▼
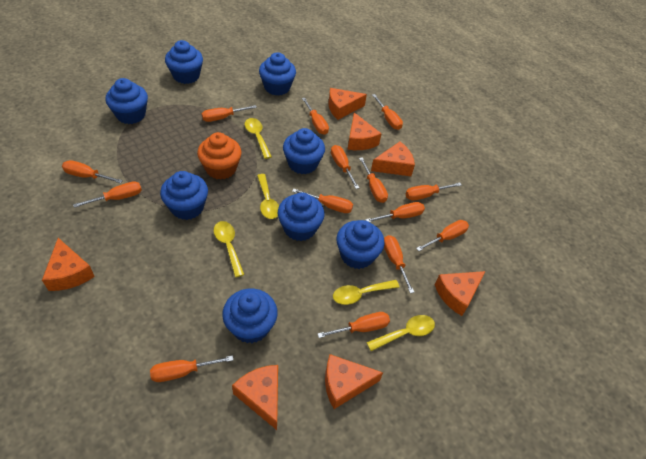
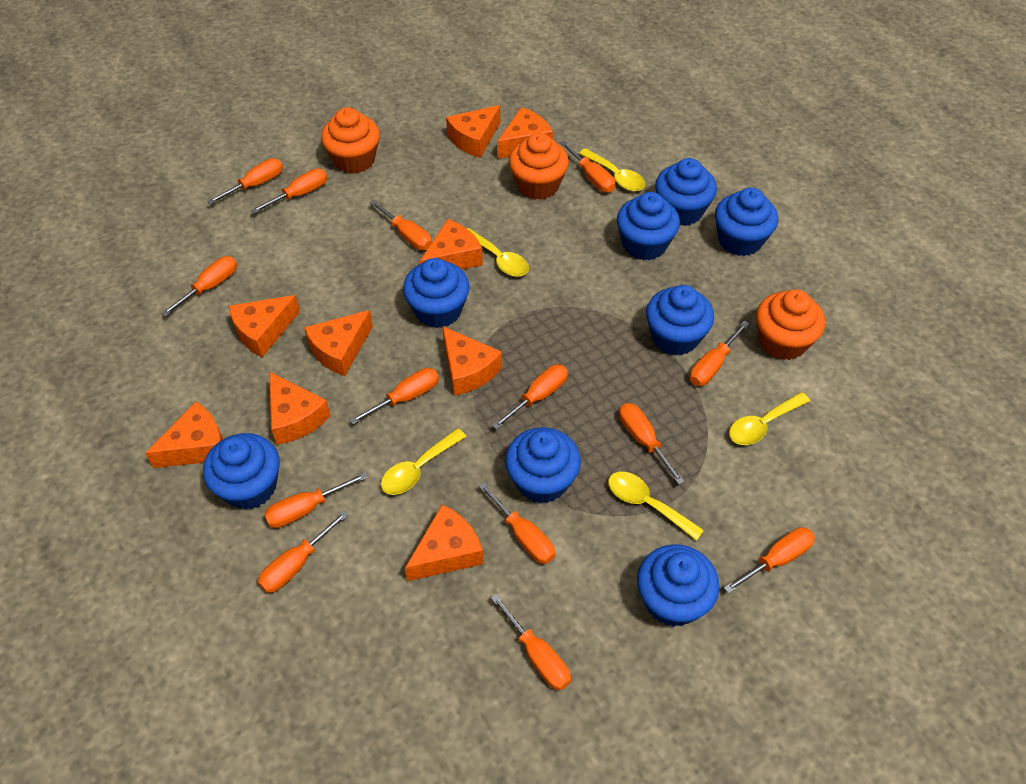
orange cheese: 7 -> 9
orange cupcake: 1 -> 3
▲
▼
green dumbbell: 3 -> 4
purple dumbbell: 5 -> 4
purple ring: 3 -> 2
▲
WHAT TO DO
Across the whole listing above, tally each line where the string "dumbbell" occurs, and give the number and nothing more.

OUTPUT FOR THIS TASK
2